───── Information

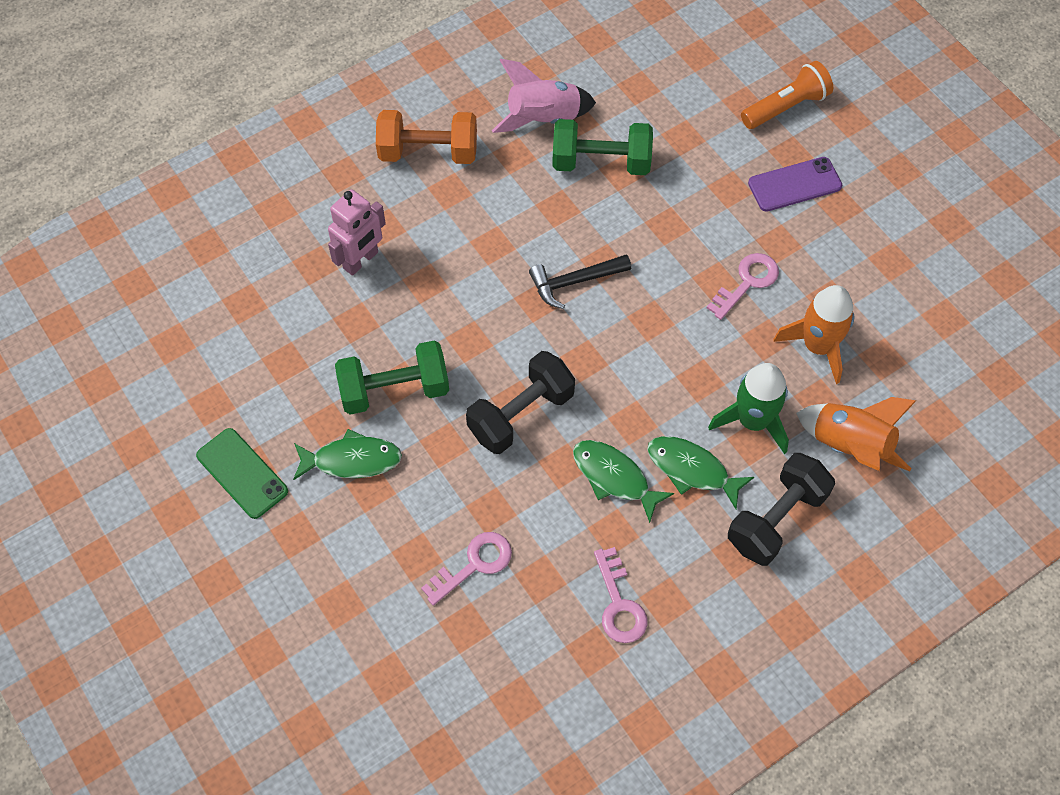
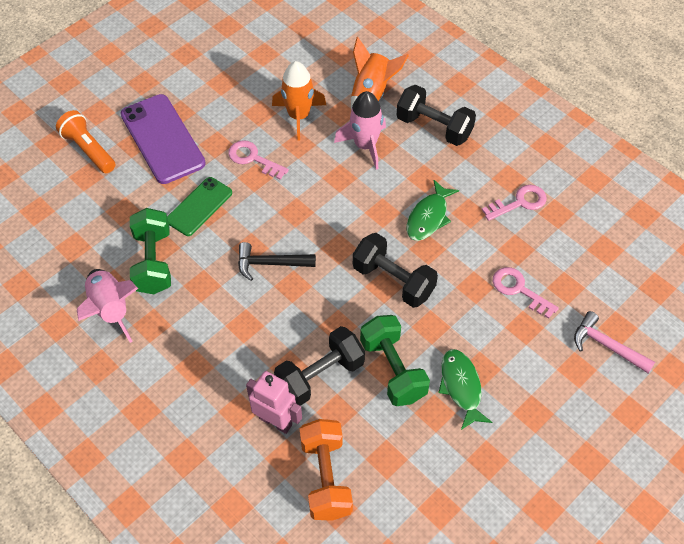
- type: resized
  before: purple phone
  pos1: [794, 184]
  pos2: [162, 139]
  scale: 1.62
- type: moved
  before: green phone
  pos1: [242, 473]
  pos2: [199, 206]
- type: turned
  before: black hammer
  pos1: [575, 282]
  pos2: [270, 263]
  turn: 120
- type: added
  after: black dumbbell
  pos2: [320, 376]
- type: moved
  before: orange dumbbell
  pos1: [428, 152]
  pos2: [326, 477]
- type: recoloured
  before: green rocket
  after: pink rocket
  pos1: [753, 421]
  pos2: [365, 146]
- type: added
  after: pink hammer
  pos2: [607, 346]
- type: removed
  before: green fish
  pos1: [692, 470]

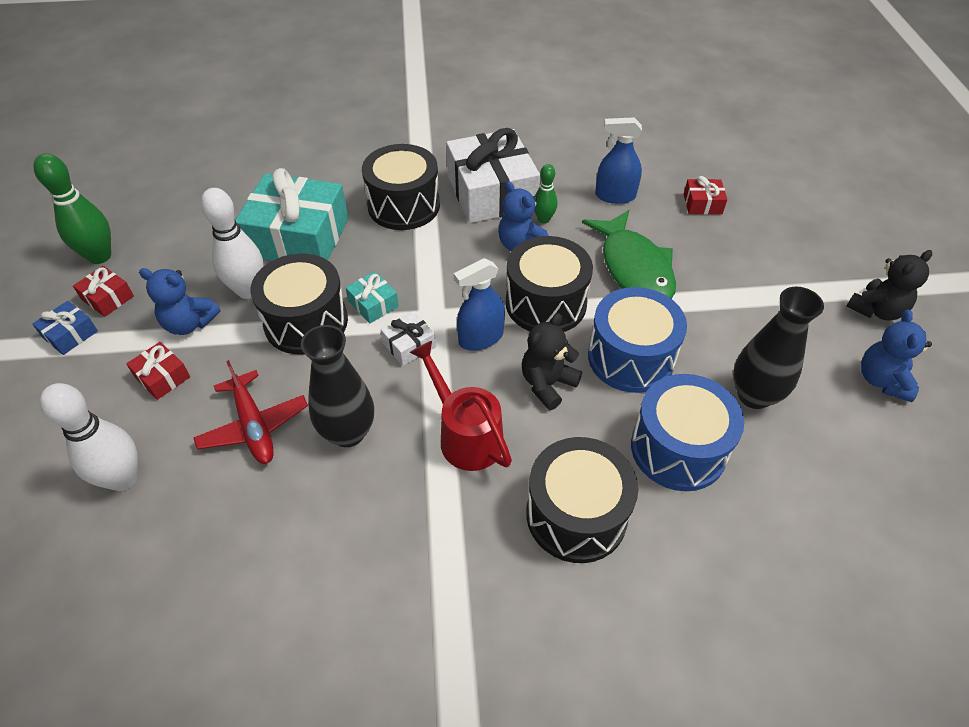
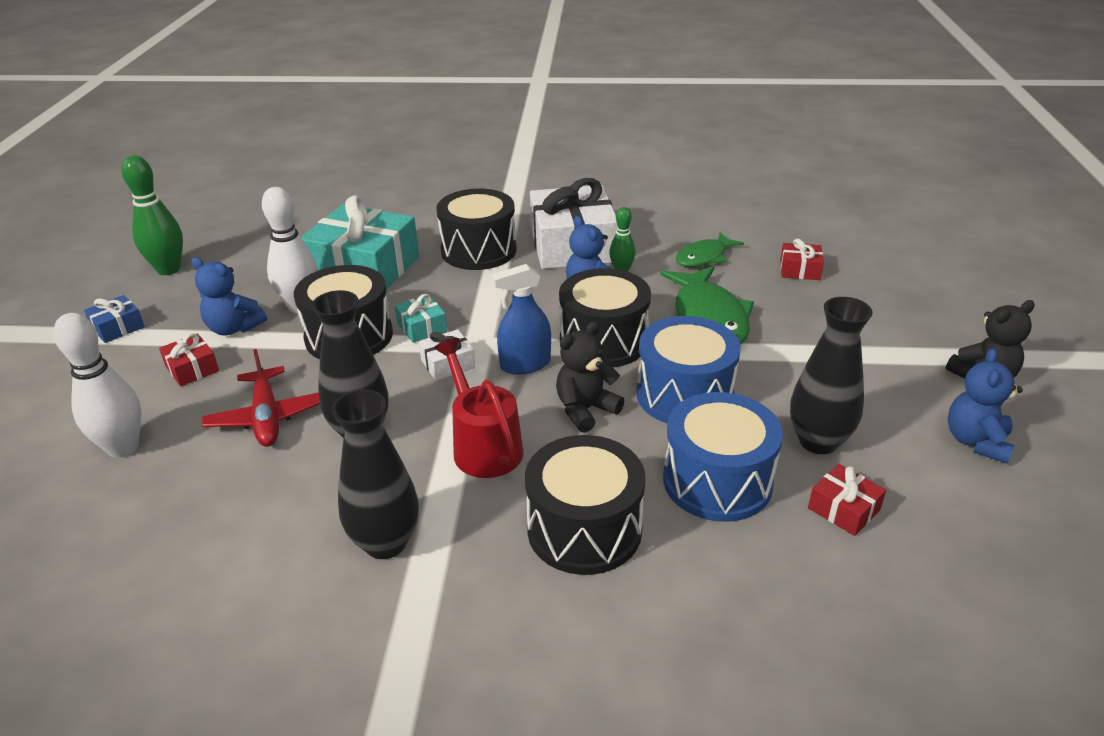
- type: added
  after: black vase
  pos2: [385, 543]
- type: replaced
  before: blue spray bottle
  after: green fish
  pos1: [615, 196]
  pos2: [704, 257]
- type: moved
  before: red gift
  pos1: [108, 298]
  pos2: [843, 509]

──────────

◆ What to produce ◆
All the data above is to be transcribed exactly, with no pictures included.

◆ Answer ◆
- type: resized
  before: purple phone
  pos1: [794, 184]
  pos2: [162, 139]
  scale: 1.62
- type: moved
  before: green phone
  pos1: [242, 473]
  pos2: [199, 206]
- type: turned
  before: black hammer
  pos1: [575, 282]
  pos2: [270, 263]
  turn: 120
- type: added
  after: black dumbbell
  pos2: [320, 376]
- type: moved
  before: orange dumbbell
  pos1: [428, 152]
  pos2: [326, 477]
- type: recoloured
  before: green rocket
  after: pink rocket
  pos1: [753, 421]
  pos2: [365, 146]
- type: added
  after: pink hammer
  pos2: [607, 346]
- type: removed
  before: green fish
  pos1: [692, 470]

- type: added
  after: black vase
  pos2: [385, 543]
- type: replaced
  before: blue spray bottle
  after: green fish
  pos1: [615, 196]
  pos2: [704, 257]
- type: moved
  before: red gift
  pos1: [108, 298]
  pos2: [843, 509]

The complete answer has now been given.